## Records
§ §

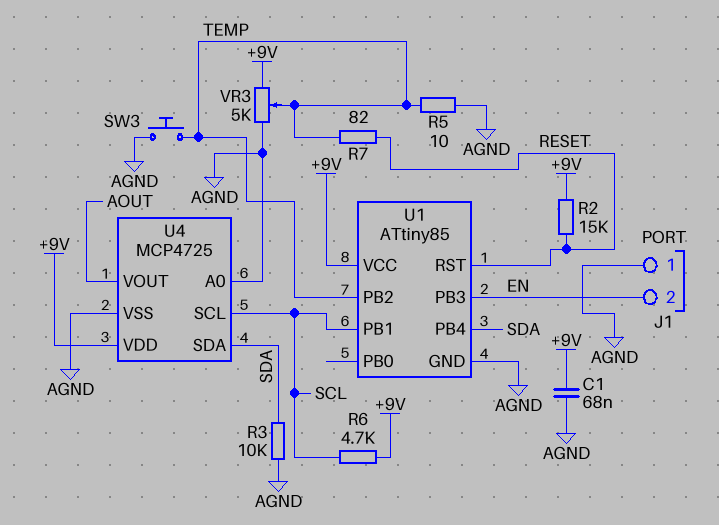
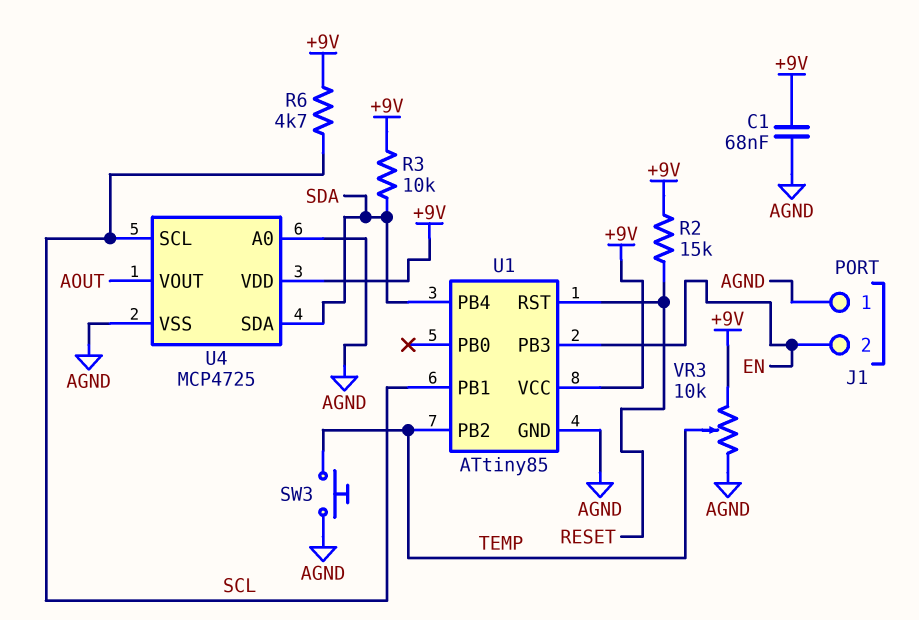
R3: 10k (AGND, SDA) -> 10k (+9V, SDA)
R5: 10 (AGND, TEMP) -> none
R7: 82 (RESET, TEMP) -> none
VR3: 5k (+9V, AGND, wiper TEMP) -> 10k (+9V, AGND, wiper TEMP)

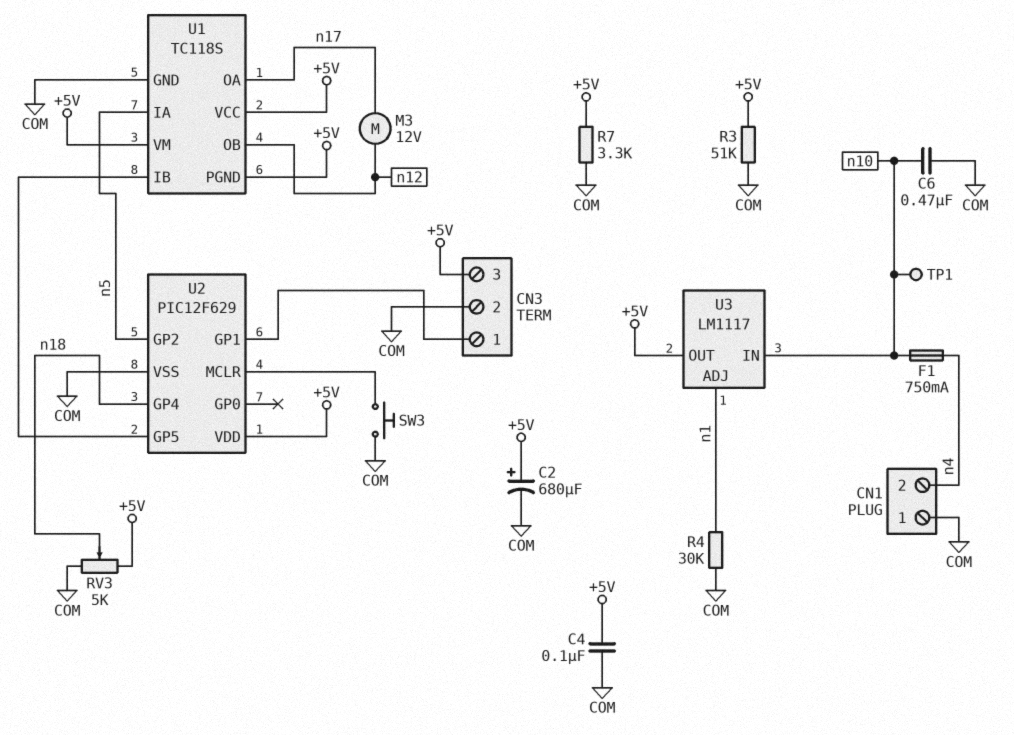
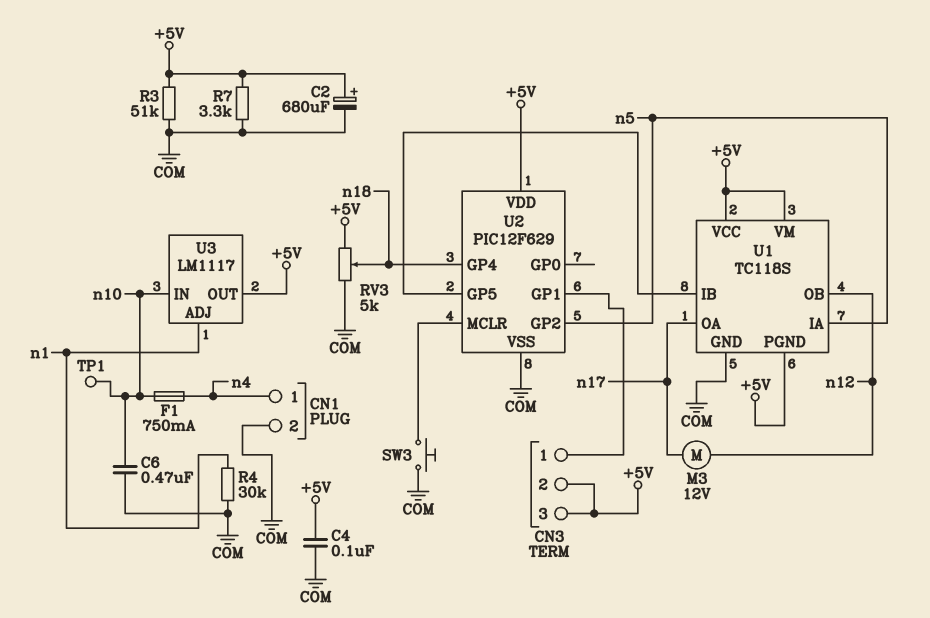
CN1 pin 1: COM -> n4
CN1 pin 2: n4 -> COM
CN3 pin 2: COM -> +5V

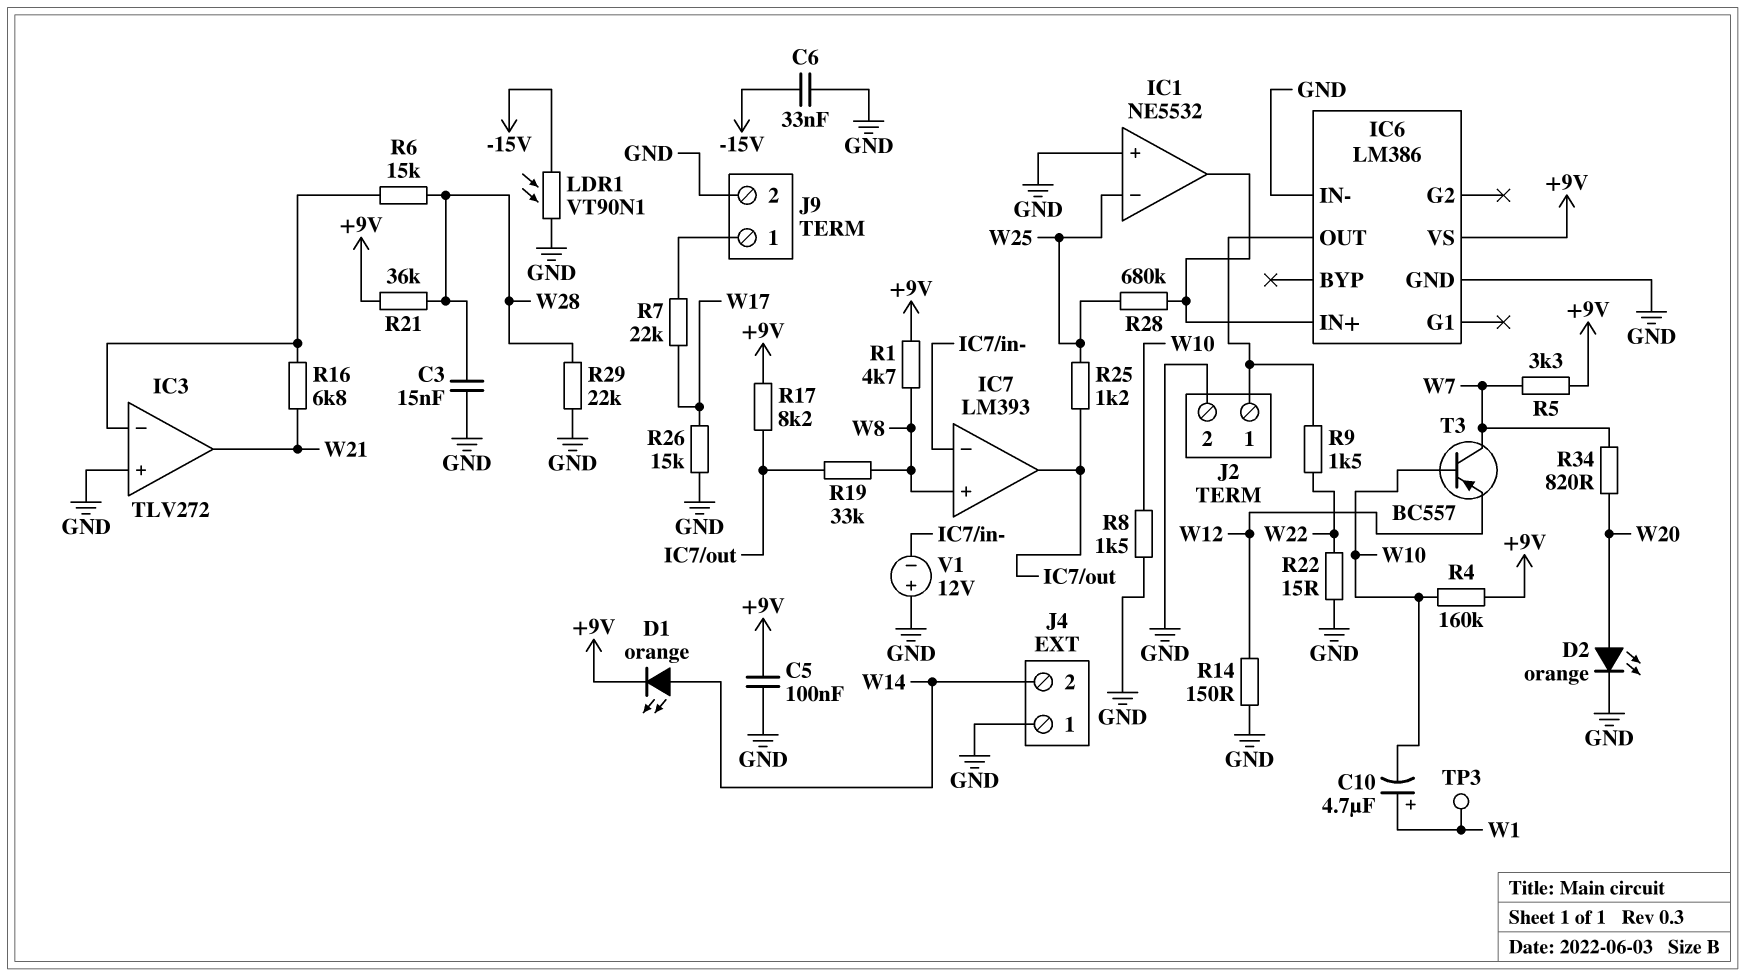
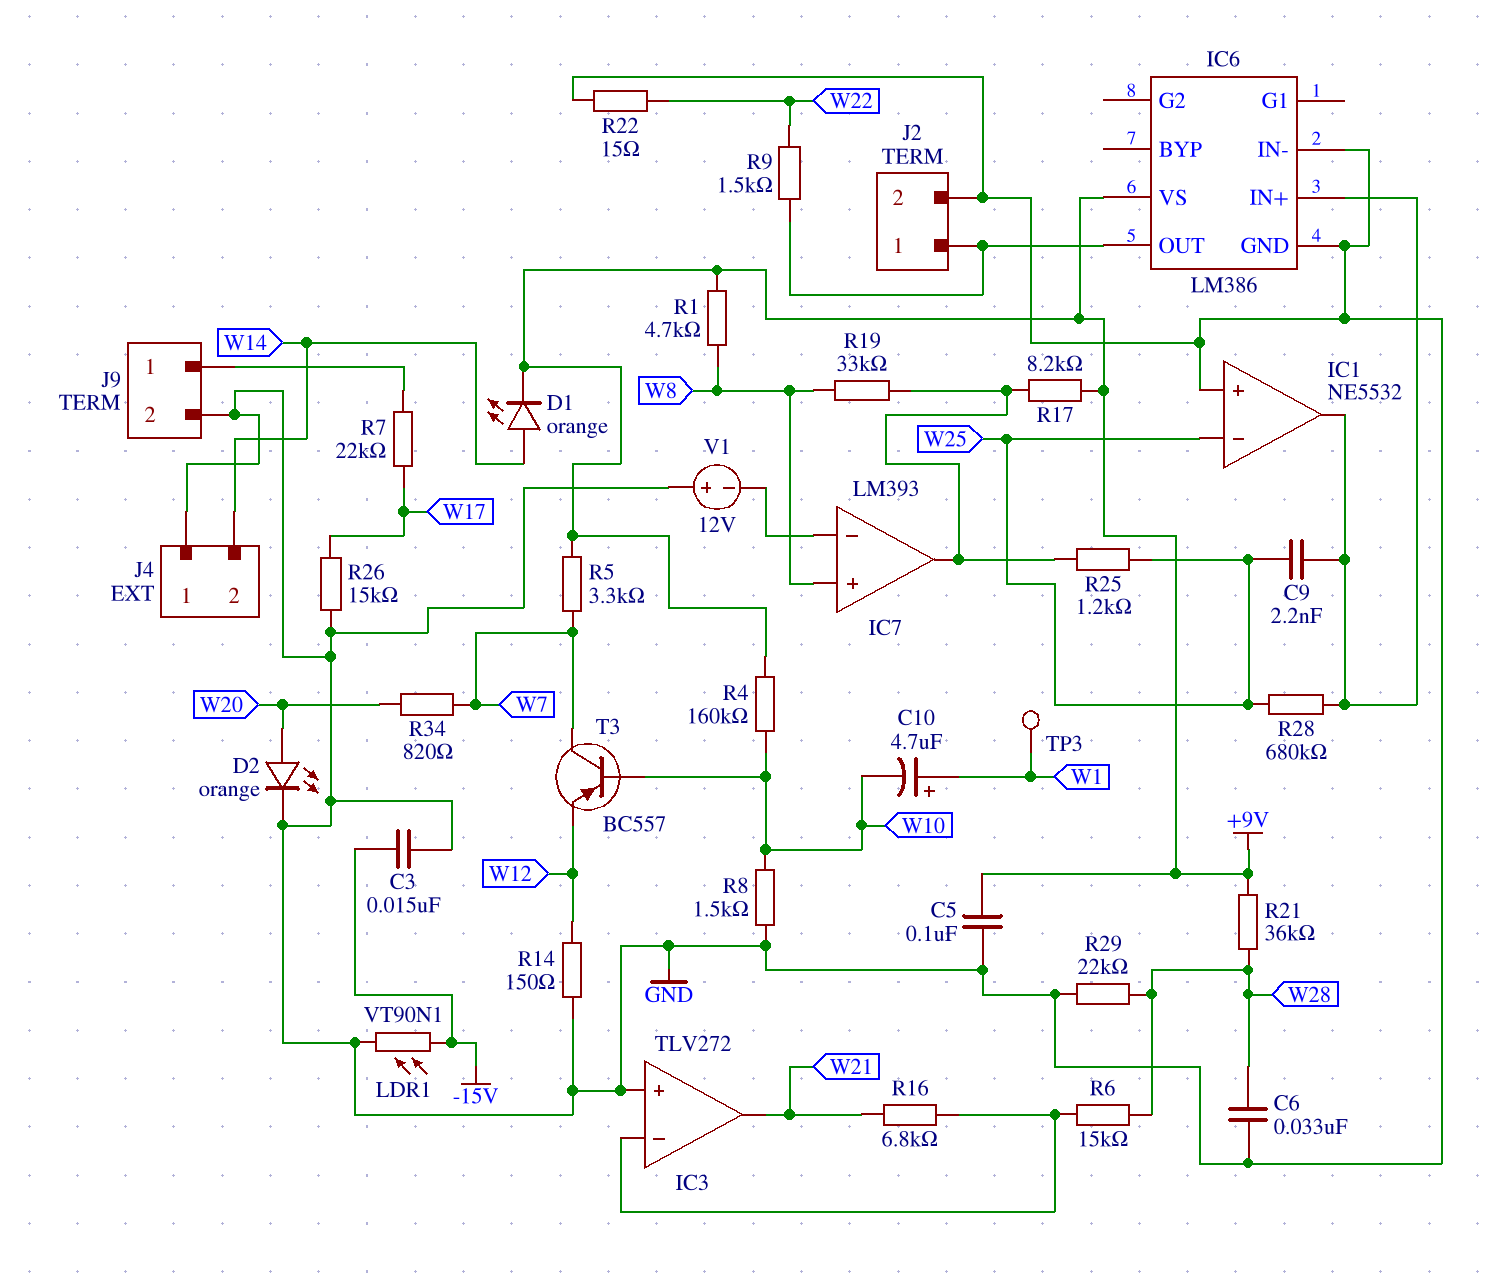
C3: 15nF (GND, W28) -> 15nF (-15V, GND)
C6: 33nF (-15V, GND) -> 33nF (GND, W28)
C9: none -> 2.2nF (IC1/out, W25)

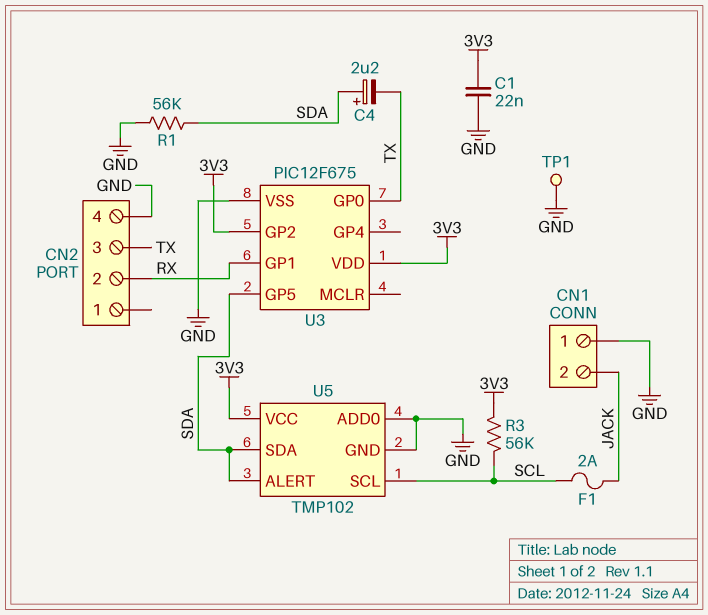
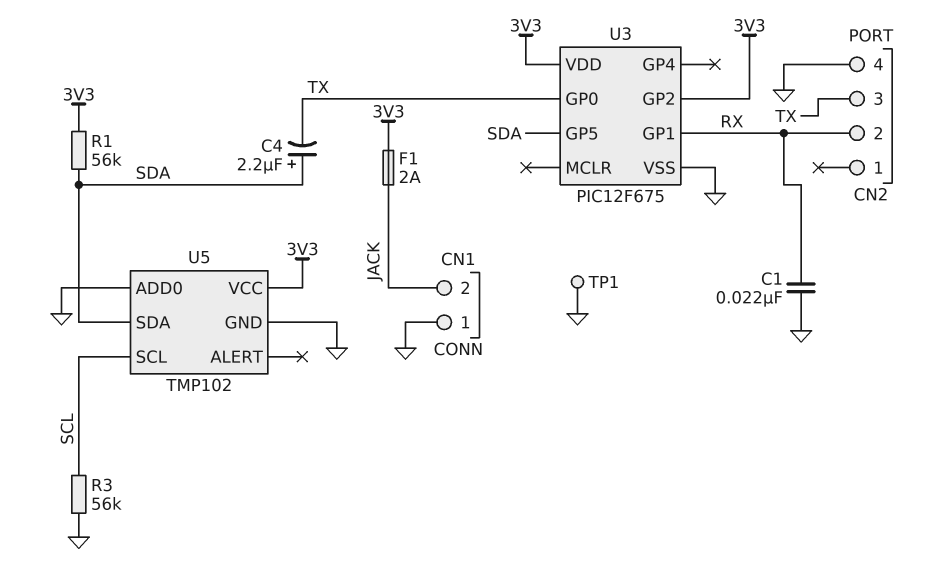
C1: 22nF (3V3, GND) -> 22nF (GND, RX)
F1: 2A (JACK, SCL) -> 2A (3V3, JACK)
R1: 56k (GND, SDA) -> 56k (3V3, SDA)
R3: 56k (3V3, SCL) -> 56k (GND, SCL)
U5 pin ALERT: SDA -> none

§ §

## Your instructions
Without the pictures, set down the lines above from the line with "R5: 10 (AGND, TEMP) -> none" up to and including the line with "C9: none -> 2.2nF (IC1/out, W25)" exactly as they stand.

## Answer to this problem
R5: 10 (AGND, TEMP) -> none
R7: 82 (RESET, TEMP) -> none
VR3: 5k (+9V, AGND, wiper TEMP) -> 10k (+9V, AGND, wiper TEMP)

CN1 pin 1: COM -> n4
CN1 pin 2: n4 -> COM
CN3 pin 2: COM -> +5V

C3: 15nF (GND, W28) -> 15nF (-15V, GND)
C6: 33nF (-15V, GND) -> 33nF (GND, W28)
C9: none -> 2.2nF (IC1/out, W25)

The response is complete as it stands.